▸ **WORK INSTRUCTIONS**: Select each line in the rows below that contains the string "kern" and copy those lines out.

[Dataset entries]
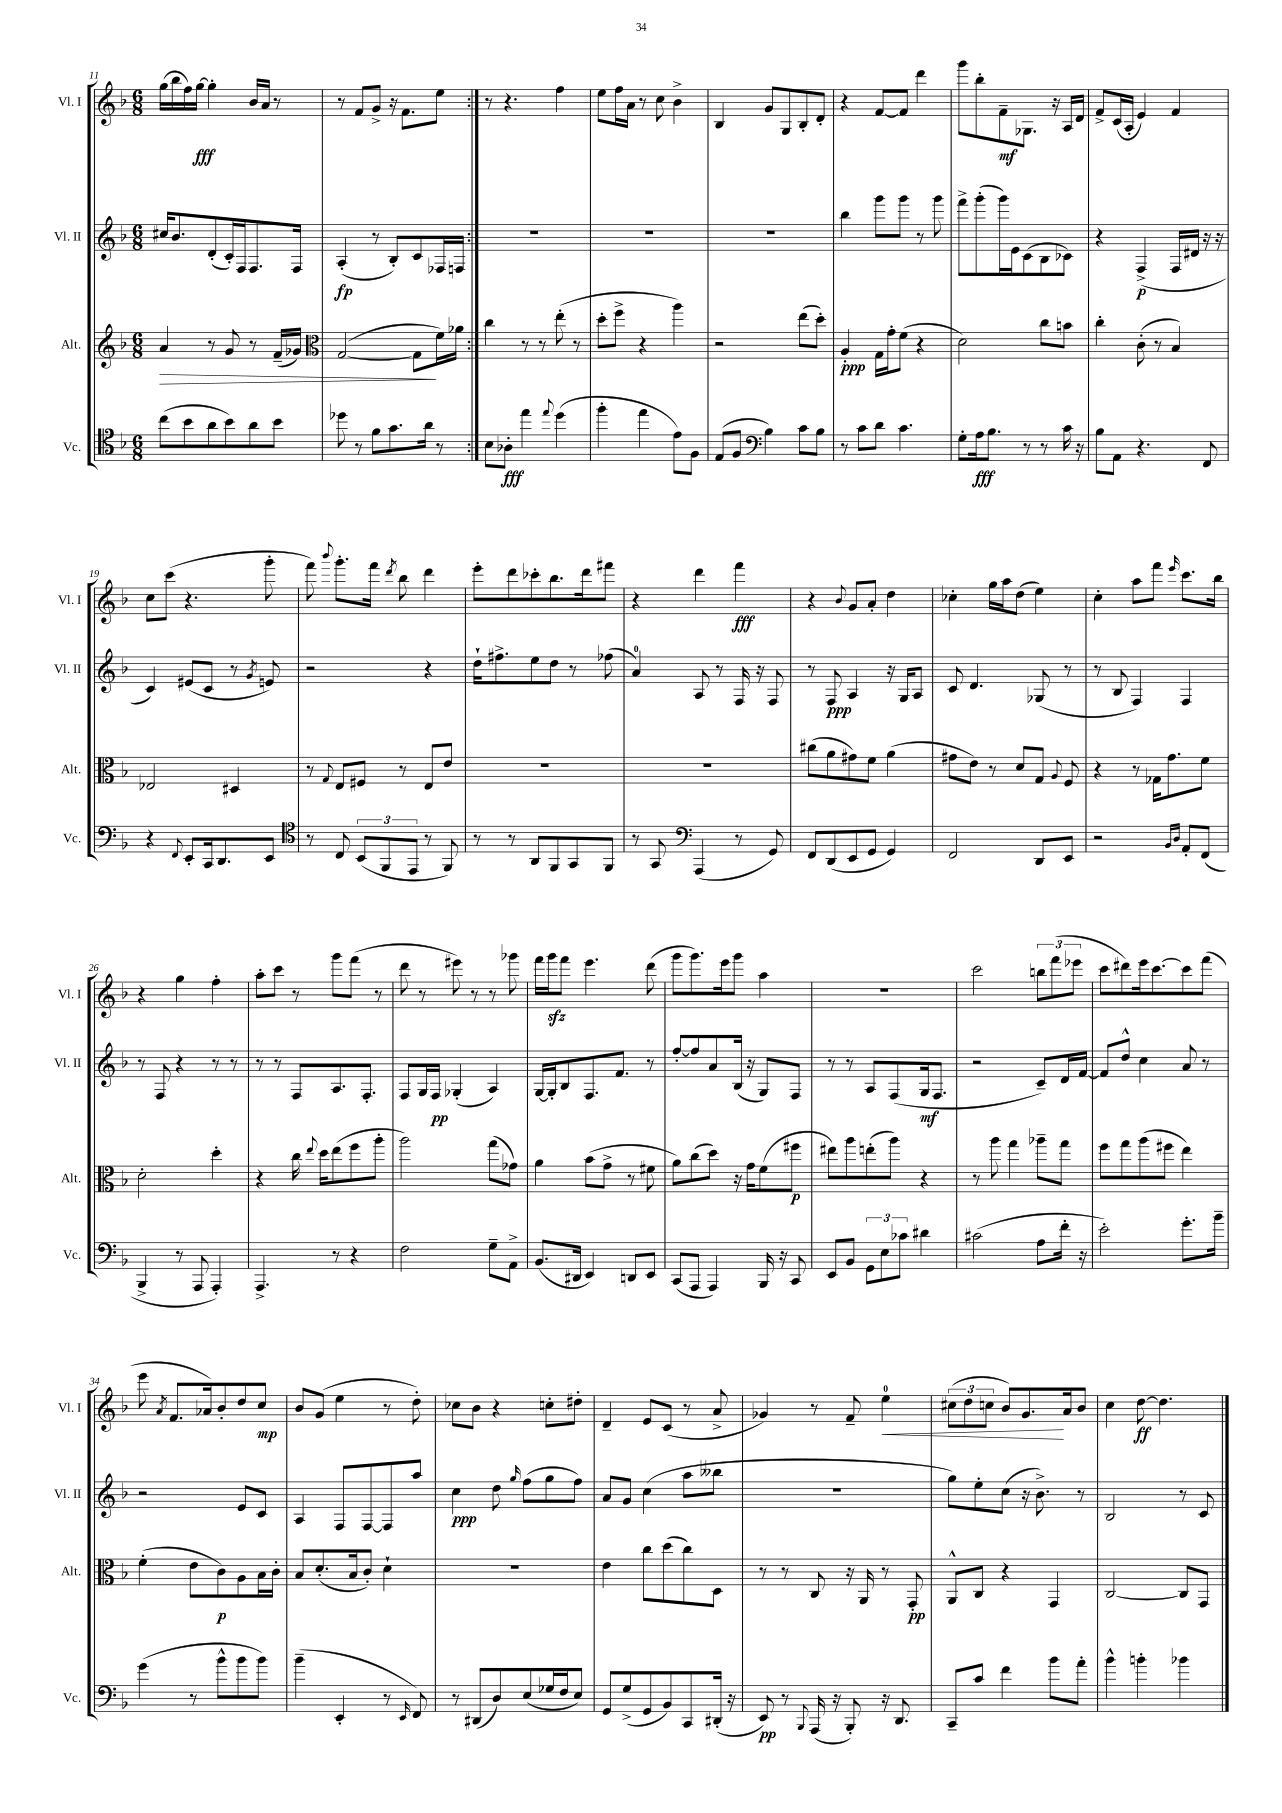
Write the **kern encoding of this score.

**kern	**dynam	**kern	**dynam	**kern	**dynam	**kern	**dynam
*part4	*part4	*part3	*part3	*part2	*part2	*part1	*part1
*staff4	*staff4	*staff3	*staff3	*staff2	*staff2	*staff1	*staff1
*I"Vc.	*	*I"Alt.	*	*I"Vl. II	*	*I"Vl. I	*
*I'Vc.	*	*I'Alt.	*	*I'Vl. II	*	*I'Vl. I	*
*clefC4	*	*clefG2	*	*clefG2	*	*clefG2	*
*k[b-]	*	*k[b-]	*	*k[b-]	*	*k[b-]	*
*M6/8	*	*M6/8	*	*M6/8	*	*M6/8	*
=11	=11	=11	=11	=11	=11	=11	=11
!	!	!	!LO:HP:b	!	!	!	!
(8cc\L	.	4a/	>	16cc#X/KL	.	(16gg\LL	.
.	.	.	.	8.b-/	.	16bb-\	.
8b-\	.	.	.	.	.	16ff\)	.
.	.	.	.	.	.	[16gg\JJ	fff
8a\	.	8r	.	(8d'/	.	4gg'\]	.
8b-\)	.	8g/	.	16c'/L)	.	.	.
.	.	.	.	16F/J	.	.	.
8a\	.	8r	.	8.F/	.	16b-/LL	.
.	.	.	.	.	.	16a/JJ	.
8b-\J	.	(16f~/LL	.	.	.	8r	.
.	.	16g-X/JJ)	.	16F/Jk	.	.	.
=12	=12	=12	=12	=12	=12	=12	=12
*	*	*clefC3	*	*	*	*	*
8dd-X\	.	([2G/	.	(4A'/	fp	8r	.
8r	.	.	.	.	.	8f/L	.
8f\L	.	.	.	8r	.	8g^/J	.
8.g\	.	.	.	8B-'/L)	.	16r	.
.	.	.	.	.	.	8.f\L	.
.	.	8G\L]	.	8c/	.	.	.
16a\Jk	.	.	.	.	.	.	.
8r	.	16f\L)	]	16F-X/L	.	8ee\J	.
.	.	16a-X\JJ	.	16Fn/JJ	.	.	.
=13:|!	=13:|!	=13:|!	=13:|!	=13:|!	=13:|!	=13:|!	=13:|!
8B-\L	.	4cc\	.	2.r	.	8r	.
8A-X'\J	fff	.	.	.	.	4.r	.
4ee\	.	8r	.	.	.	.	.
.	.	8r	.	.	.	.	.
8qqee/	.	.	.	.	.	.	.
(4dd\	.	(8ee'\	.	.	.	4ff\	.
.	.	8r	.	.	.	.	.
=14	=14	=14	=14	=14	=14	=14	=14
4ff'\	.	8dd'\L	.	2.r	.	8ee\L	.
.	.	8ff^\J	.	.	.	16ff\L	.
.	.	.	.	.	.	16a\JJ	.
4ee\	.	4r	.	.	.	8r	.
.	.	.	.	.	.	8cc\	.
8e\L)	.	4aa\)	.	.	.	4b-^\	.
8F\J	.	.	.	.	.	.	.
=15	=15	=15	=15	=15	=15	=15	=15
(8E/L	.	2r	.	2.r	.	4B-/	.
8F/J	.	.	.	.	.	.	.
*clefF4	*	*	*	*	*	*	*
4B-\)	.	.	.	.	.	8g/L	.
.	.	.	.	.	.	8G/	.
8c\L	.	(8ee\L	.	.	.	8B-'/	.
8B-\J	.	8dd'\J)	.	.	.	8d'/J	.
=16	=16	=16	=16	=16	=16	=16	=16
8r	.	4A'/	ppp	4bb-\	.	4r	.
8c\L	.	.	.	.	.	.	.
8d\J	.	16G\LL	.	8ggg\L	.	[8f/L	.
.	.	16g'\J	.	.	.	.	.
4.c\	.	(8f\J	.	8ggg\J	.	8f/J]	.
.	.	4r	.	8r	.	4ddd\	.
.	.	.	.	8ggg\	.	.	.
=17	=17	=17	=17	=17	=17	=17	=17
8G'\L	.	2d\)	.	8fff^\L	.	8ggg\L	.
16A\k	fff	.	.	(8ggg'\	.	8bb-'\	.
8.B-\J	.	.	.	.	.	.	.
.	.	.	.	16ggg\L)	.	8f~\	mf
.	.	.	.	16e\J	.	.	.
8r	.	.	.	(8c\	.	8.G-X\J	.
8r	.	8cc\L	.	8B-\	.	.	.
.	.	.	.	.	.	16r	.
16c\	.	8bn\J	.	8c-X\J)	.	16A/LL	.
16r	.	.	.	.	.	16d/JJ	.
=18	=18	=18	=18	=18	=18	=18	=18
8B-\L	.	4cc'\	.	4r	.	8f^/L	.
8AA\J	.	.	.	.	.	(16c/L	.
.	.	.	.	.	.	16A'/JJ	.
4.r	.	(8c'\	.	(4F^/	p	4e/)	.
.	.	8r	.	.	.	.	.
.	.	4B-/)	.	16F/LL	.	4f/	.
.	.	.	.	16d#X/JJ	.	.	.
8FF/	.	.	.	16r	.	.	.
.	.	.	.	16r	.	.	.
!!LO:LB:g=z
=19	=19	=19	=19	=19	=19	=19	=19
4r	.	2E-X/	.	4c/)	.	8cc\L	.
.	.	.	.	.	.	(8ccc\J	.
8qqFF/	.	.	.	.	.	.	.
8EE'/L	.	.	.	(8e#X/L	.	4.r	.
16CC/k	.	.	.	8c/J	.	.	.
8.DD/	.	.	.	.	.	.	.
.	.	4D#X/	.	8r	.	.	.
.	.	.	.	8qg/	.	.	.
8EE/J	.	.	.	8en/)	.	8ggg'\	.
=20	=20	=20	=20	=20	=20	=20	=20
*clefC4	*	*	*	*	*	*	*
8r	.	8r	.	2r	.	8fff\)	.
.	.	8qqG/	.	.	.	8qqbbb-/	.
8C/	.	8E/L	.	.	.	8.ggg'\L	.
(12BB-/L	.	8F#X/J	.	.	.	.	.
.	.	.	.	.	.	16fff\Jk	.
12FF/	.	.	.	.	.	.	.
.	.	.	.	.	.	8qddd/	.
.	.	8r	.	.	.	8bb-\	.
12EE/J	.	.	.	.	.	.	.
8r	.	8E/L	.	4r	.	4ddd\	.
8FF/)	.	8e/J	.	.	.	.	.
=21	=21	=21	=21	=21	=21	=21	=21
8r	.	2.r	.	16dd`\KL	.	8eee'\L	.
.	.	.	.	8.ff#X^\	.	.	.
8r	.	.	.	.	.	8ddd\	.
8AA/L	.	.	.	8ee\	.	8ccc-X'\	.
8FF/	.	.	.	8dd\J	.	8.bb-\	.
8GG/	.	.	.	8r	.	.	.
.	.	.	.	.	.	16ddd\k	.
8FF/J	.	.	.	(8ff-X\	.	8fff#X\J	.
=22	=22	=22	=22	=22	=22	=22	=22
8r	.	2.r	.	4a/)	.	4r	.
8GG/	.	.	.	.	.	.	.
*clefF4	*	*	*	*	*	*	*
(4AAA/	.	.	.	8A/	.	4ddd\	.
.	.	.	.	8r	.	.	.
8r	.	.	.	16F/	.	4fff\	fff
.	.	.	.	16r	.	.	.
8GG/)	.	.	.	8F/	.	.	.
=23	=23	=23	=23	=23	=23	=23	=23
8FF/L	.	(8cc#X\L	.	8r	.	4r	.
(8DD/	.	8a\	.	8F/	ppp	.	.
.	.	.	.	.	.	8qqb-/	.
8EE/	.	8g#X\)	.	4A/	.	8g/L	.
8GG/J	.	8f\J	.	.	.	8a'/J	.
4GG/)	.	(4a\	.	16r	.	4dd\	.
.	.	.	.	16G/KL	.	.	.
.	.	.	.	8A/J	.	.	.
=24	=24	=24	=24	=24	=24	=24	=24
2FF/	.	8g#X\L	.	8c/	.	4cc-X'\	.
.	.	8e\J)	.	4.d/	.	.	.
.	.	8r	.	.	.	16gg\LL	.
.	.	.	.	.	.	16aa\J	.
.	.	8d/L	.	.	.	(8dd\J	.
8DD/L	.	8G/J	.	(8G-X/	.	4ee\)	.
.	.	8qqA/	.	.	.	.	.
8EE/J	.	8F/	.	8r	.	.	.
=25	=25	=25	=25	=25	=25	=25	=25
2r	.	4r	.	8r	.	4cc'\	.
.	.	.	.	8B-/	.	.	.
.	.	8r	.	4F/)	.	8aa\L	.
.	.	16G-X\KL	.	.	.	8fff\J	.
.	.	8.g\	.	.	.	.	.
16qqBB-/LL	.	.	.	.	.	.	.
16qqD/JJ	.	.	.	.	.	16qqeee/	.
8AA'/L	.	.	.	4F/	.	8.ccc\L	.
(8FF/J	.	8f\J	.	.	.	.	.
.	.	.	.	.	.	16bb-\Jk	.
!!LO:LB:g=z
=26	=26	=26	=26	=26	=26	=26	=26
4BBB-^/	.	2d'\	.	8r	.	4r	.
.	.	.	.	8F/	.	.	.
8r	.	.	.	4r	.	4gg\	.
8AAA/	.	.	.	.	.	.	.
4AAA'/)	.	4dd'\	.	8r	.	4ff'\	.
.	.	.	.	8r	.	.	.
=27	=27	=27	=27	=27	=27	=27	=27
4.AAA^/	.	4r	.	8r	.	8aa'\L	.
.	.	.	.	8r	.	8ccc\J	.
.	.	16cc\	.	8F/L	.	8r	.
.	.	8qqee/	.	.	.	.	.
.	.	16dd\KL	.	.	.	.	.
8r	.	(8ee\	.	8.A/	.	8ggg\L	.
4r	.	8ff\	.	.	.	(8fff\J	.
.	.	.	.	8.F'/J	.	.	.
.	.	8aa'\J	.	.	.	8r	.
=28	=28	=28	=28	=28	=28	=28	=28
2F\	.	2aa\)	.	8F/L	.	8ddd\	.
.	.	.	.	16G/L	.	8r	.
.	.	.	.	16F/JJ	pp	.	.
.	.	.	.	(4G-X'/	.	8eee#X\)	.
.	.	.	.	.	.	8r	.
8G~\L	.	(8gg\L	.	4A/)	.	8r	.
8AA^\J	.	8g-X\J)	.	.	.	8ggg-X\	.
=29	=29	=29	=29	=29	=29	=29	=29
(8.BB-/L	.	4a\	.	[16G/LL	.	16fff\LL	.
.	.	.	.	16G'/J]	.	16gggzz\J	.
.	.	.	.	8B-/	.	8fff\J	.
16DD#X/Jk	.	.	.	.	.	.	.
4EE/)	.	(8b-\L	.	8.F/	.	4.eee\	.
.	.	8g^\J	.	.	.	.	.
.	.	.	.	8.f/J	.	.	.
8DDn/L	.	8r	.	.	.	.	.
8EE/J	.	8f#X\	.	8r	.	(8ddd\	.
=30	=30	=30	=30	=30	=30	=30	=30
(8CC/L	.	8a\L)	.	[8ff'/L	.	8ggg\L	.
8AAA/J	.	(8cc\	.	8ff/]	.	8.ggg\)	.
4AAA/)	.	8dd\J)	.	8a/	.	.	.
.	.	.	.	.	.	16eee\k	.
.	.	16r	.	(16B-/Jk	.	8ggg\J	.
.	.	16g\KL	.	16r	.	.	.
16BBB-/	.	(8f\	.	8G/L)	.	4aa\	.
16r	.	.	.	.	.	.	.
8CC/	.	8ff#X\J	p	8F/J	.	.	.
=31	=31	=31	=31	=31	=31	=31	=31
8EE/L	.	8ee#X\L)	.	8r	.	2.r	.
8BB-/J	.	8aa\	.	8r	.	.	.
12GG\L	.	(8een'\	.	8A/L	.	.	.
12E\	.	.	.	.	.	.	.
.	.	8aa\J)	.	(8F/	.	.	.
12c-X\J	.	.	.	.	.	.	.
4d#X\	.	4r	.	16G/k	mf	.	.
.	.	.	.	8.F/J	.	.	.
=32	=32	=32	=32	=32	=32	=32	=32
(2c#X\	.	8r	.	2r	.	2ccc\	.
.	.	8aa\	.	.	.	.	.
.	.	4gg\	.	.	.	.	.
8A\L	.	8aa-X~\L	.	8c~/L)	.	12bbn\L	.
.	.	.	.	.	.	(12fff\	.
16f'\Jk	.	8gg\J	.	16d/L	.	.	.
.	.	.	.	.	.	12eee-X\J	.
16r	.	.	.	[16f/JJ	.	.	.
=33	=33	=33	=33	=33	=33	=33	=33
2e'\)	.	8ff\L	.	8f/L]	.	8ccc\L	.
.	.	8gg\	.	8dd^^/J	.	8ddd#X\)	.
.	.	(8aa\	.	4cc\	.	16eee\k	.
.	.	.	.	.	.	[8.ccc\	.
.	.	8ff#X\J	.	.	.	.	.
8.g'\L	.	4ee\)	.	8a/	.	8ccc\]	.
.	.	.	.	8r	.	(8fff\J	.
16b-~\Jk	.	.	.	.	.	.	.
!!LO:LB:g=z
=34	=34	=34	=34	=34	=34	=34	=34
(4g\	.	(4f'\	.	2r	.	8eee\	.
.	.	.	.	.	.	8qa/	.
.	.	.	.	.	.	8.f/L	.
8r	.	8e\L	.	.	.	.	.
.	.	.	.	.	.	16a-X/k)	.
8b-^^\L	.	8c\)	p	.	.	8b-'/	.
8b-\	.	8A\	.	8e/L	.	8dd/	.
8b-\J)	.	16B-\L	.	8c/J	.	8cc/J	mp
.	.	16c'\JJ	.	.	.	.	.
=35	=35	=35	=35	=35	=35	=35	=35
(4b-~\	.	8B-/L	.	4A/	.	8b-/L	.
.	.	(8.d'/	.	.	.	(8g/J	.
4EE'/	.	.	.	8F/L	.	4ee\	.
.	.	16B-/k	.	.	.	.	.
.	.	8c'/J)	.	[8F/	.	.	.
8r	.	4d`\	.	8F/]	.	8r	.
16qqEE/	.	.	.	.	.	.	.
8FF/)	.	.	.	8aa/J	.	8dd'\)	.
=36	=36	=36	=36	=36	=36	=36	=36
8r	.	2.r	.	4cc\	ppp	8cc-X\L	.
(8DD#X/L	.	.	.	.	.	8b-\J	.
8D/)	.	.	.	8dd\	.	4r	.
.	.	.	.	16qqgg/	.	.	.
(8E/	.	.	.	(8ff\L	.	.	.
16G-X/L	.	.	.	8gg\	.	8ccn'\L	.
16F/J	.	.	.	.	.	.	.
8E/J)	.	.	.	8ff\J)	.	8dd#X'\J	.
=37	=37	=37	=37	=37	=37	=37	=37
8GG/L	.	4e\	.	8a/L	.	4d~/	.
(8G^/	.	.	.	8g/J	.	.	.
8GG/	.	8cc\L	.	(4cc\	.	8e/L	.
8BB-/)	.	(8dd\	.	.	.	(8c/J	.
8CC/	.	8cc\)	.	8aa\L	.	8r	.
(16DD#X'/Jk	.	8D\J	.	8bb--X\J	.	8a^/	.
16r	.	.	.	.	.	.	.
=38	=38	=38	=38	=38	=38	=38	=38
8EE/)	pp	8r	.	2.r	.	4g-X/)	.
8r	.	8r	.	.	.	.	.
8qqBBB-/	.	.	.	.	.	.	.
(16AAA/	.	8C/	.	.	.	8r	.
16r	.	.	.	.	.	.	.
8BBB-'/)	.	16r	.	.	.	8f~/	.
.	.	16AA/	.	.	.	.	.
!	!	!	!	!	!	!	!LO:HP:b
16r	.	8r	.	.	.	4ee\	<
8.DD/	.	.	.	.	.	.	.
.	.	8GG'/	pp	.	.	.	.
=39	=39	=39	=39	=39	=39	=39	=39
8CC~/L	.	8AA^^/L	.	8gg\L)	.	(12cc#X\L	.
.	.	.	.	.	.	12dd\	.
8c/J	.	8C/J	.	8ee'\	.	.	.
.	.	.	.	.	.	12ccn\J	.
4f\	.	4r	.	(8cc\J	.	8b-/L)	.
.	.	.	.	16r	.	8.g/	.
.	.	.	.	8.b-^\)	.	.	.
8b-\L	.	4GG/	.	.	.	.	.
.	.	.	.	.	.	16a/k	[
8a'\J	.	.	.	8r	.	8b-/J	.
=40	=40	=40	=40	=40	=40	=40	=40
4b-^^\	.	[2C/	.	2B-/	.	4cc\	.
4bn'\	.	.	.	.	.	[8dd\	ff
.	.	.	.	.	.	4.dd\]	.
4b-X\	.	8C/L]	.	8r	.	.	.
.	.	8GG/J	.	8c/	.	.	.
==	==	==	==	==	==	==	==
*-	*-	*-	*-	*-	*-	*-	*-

▸ **RESPONSE TO THE EXERCISE**:
Write the **kern encoding of this score.
**kern	**dynam	**kern	**dynam	**kern	**dynam	**kern	**dynam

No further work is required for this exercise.